§ Information shown
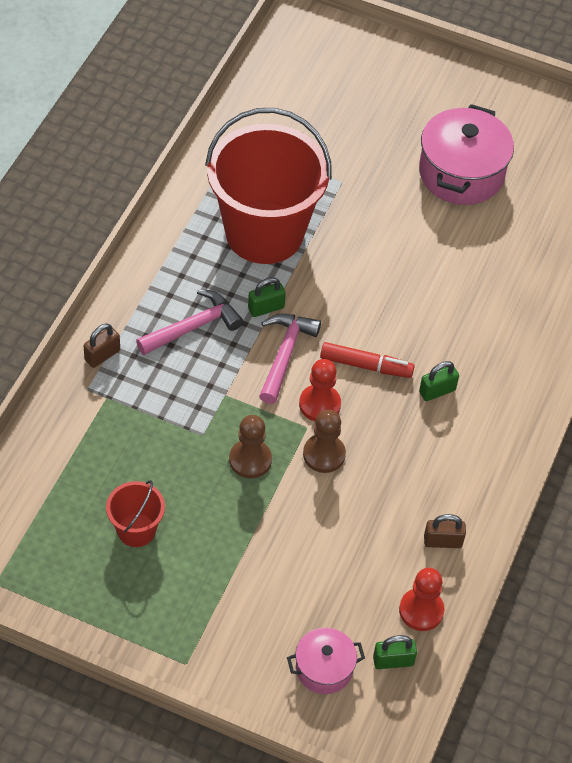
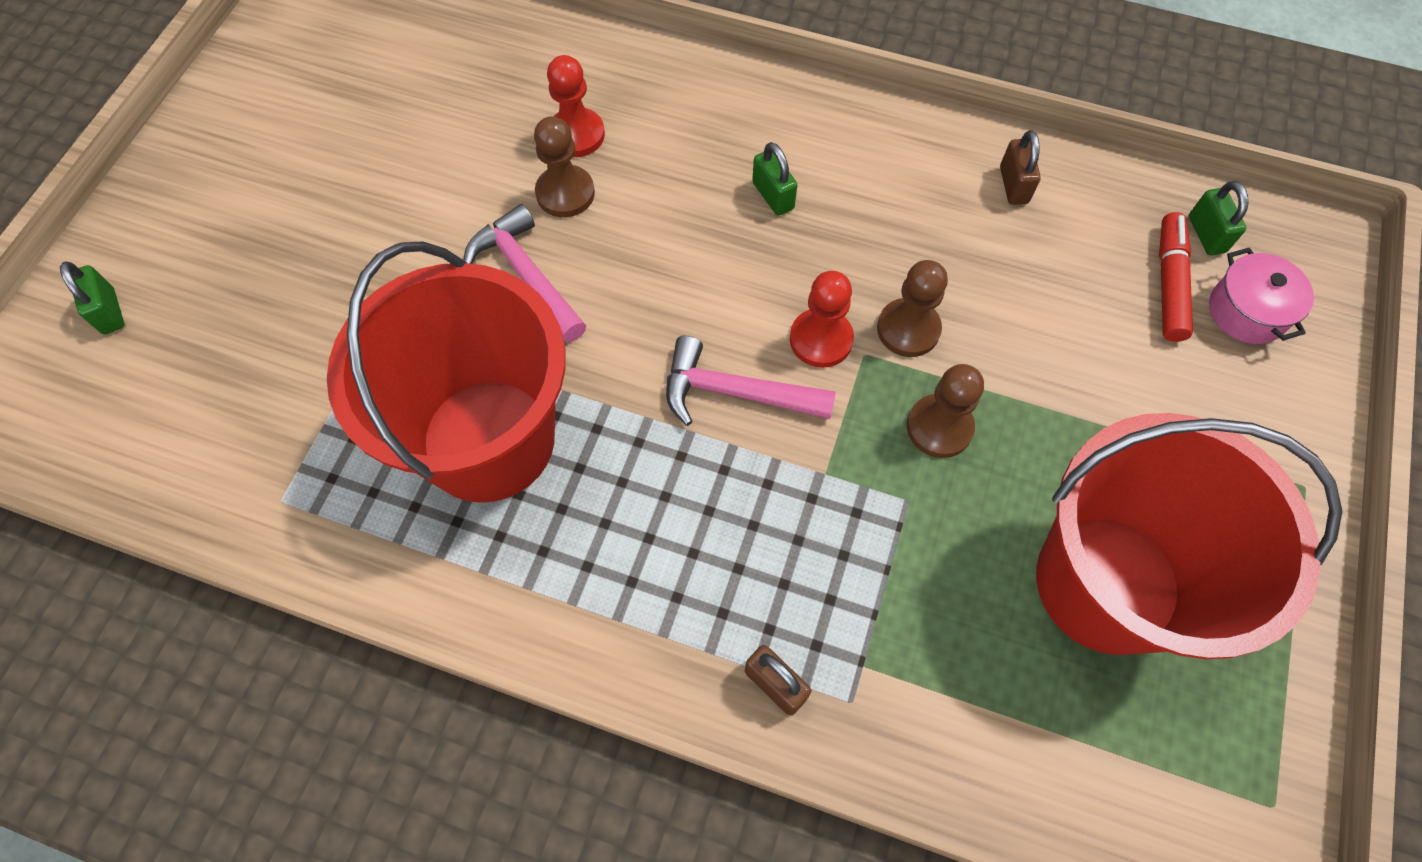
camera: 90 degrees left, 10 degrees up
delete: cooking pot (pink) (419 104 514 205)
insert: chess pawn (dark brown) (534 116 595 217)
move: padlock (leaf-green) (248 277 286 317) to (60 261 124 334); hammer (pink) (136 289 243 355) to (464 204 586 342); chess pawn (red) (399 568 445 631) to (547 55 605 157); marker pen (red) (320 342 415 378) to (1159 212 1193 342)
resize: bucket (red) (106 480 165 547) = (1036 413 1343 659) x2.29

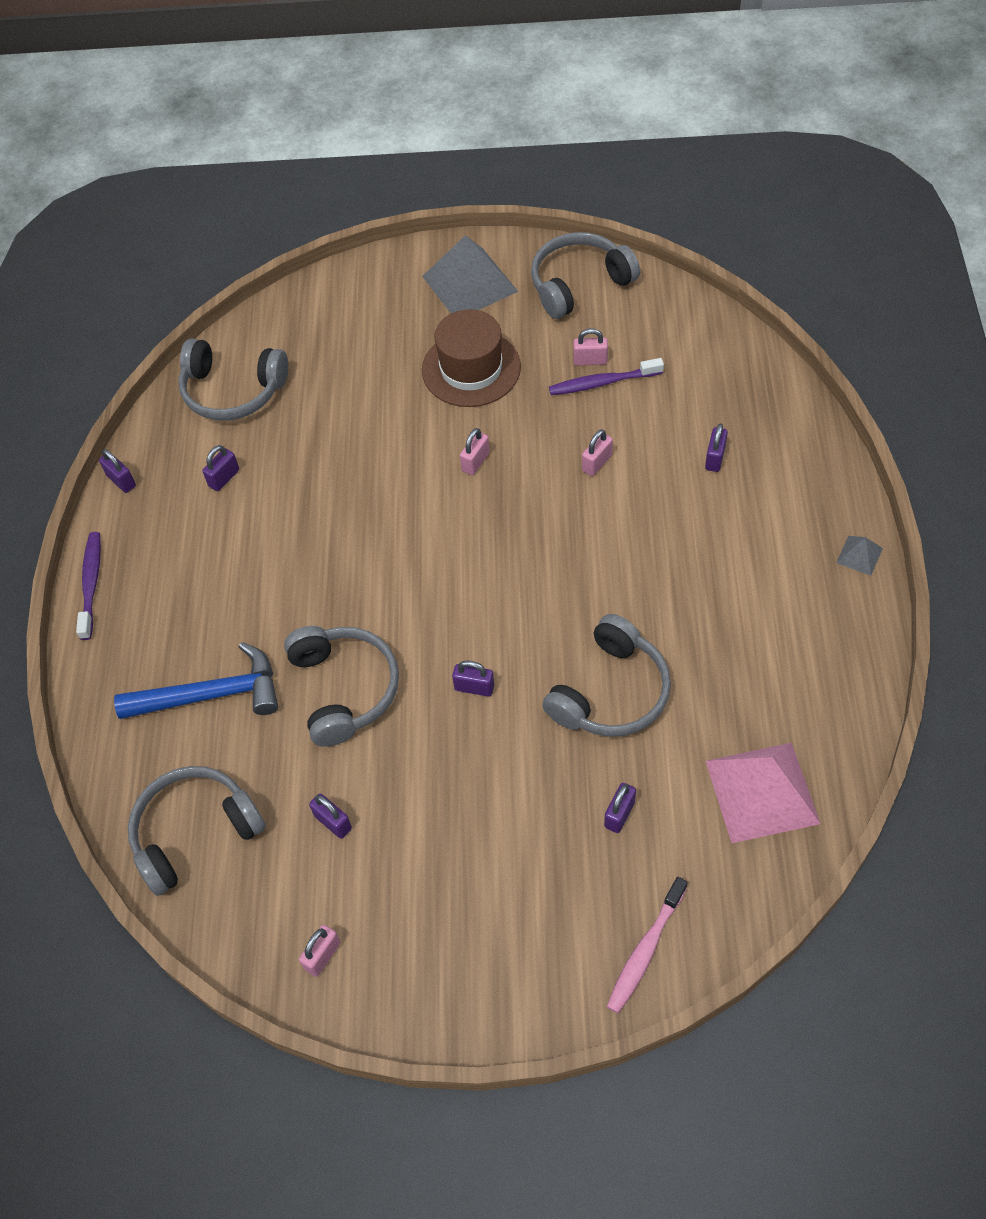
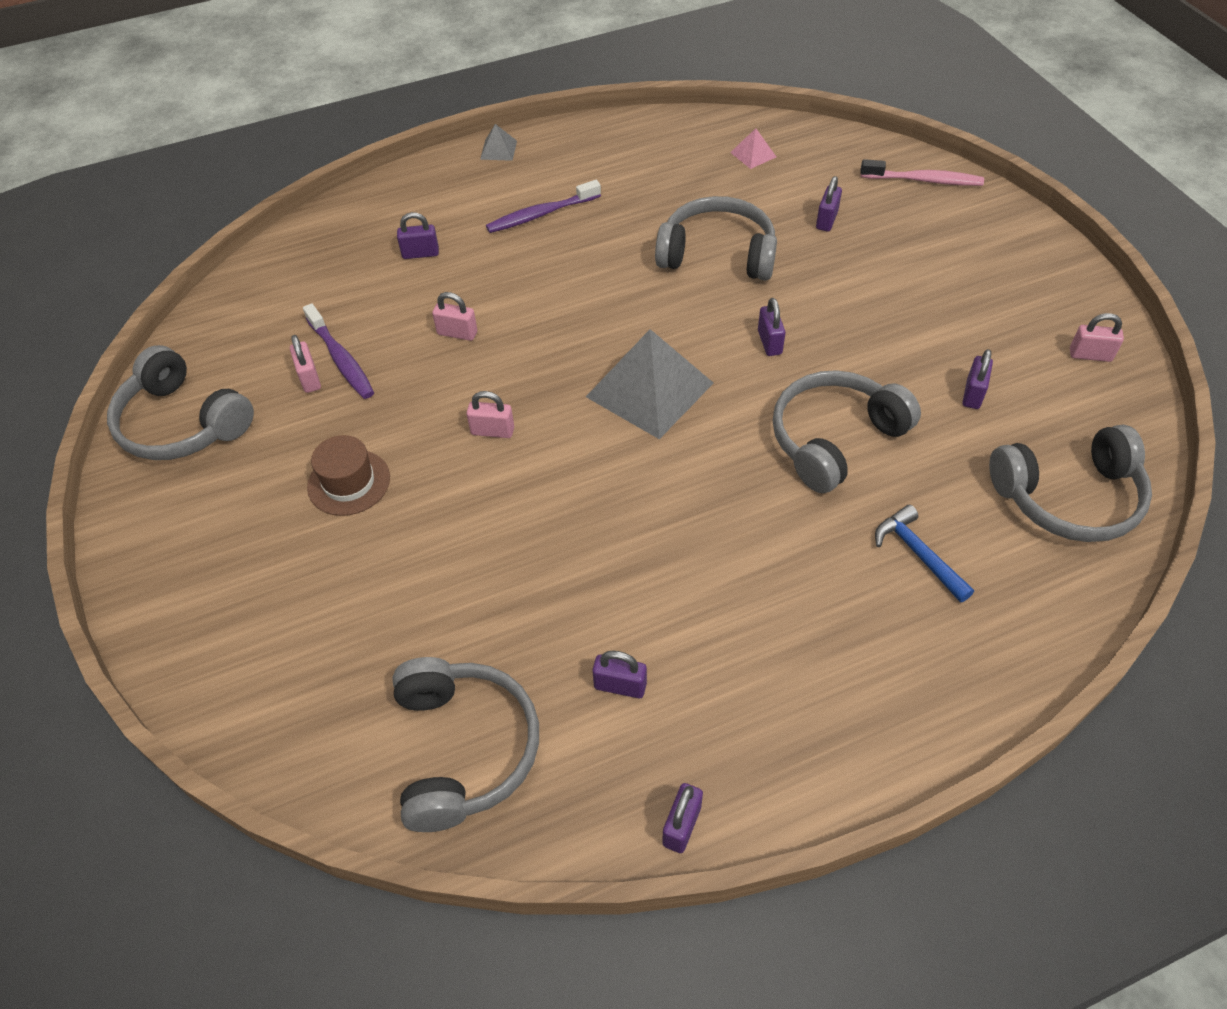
camera: 115 degrees left, 5 degrees down
move: tooth brush (purple) (76 532 101 640) to (486 180 601 233); pyramid (gray) (422 235 518 313) to (586 329 713 439)
rotate: padlock (purple) (604 783 636 833) = (816 176 842 231) 75 degrees counterclockwise; headphones (gray) (128 766 266 896) = (989 424 1152 542) 45 degrees counterclockwise
resize: tall hat (dark brown) (422 309 521 407) = (307 435 390 516) x0.63; pyramid (pink) (706 743 821 843) = (730 128 776 169) x0.44; hammer (cobalt) (114 642 278 719) = (875 505 974 603) x0.58

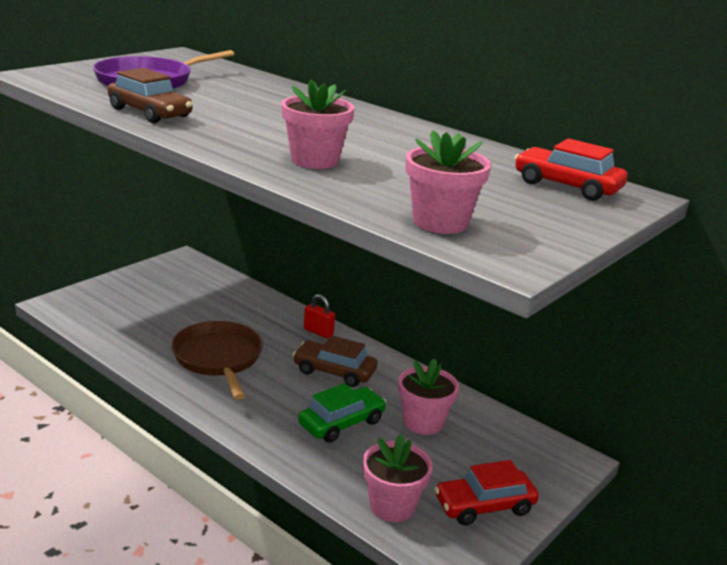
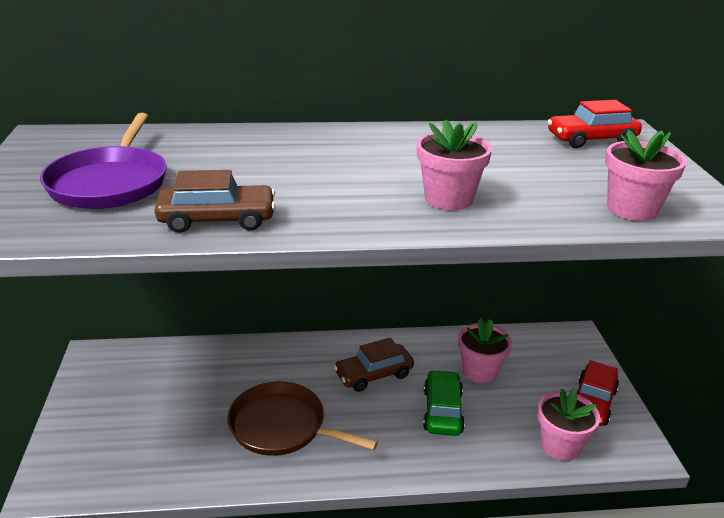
camera: 45 degrees left, 5 degrees up
delete: padlock (red) (304 294 335 339)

§ Task prompt
Pictures stay out; all other material above is restated word for word.

§ Solution to the exercise
camera: 90 degrees left, 10 degrees up
delete: cooking pot (pink) (419 104 514 205)
insert: chess pawn (dark brown) (534 116 595 217)
move: padlock (leaf-green) (248 277 286 317) to (60 261 124 334); hammer (pink) (136 289 243 355) to (464 204 586 342); chess pawn (red) (399 568 445 631) to (547 55 605 157); marker pen (red) (320 342 415 378) to (1159 212 1193 342)
resize: bucket (red) (106 480 165 547) = (1036 413 1343 659) x2.29

camera: 115 degrees left, 5 degrees down
move: tooth brush (purple) (76 532 101 640) to (486 180 601 233); pyramid (gray) (422 235 518 313) to (586 329 713 439)
rotate: padlock (purple) (604 783 636 833) = (816 176 842 231) 75 degrees counterclockwise; headphones (gray) (128 766 266 896) = (989 424 1152 542) 45 degrees counterclockwise
resize: tall hat (dark brown) (422 309 521 407) = (307 435 390 516) x0.63; pyramid (pink) (706 743 821 843) = (730 128 776 169) x0.44; hammer (cobalt) (114 642 278 719) = (875 505 974 603) x0.58

camera: 45 degrees left, 5 degrees up
delete: padlock (red) (304 294 335 339)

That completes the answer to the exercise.